TASK BRIEF: Your answer should hold all lines of the entries that include the word "switch".

(Version difference data)
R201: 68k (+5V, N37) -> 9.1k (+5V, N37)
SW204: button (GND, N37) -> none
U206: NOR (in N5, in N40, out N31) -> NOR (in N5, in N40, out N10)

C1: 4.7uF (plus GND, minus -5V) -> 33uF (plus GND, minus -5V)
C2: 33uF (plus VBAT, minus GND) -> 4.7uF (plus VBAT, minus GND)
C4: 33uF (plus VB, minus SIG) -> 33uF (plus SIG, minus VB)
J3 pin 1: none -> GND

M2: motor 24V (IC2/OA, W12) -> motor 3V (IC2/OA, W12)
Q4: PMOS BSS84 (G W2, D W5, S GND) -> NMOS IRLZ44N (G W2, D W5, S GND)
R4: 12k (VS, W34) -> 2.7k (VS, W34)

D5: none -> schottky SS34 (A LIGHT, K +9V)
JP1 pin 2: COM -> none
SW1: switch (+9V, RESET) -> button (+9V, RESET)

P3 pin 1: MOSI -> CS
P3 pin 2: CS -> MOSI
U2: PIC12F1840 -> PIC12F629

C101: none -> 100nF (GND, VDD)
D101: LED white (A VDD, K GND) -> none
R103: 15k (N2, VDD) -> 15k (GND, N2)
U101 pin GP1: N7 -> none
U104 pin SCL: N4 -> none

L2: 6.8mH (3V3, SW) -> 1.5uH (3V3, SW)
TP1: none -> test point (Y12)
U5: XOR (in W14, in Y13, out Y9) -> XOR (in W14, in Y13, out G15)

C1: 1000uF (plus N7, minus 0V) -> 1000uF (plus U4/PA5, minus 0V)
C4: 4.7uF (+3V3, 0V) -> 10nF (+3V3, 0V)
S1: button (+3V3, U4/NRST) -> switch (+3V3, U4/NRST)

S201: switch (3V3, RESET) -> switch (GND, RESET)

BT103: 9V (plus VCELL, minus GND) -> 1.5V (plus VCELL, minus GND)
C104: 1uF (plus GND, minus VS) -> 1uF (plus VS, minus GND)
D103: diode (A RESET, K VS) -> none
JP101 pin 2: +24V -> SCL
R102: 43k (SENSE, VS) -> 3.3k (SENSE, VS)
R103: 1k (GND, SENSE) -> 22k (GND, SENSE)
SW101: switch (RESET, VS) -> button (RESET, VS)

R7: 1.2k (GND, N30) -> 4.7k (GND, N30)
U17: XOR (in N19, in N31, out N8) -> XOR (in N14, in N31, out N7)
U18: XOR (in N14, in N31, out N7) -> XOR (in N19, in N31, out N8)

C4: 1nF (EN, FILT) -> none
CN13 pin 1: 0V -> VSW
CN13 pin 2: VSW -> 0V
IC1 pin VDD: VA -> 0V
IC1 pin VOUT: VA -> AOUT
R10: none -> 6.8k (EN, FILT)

TASK RESPONSE:
SW1: switch (+9V, RESET) -> button (+9V, RESET)
S1: button (+3V3, U4/NRST) -> switch (+3V3, U4/NRST)
S201: switch (3V3, RESET) -> switch (GND, RESET)
SW101: switch (RESET, VS) -> button (RESET, VS)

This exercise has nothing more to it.